**Work item:** Exactly the line that contains "blue brick B1" and the lines following it to the end of the data are to be reproduced, and nothing more.

**Dataset extract:**
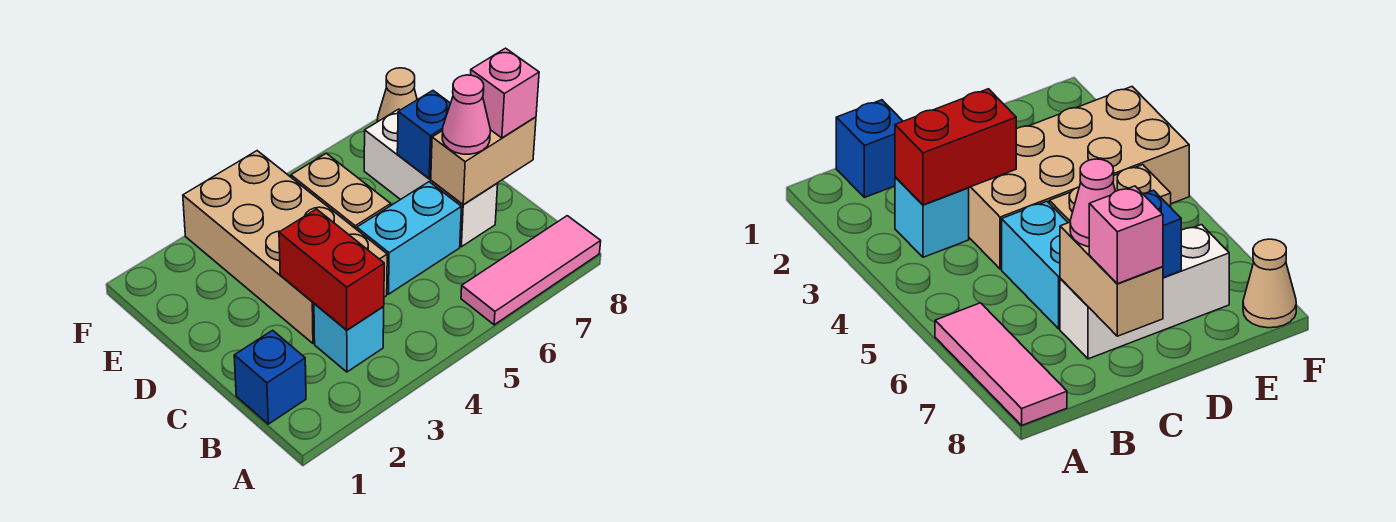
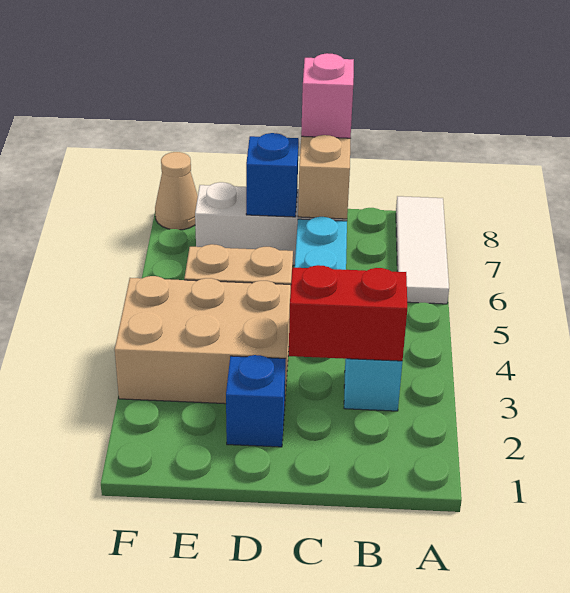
pink tile A6:A8 level 1 -> white tile A6:A8 level 1
blue brick B1 level 1 -> blue brick D2 level 1
tan brick C3:F4 level 1 -> tan brick D3:F4 level 1
pink cone C7 level 3 -> none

**Output of the exercise:**
blue brick B1 level 1 -> blue brick D2 level 1
tan brick C3:F4 level 1 -> tan brick D3:F4 level 1
pink cone C7 level 3 -> none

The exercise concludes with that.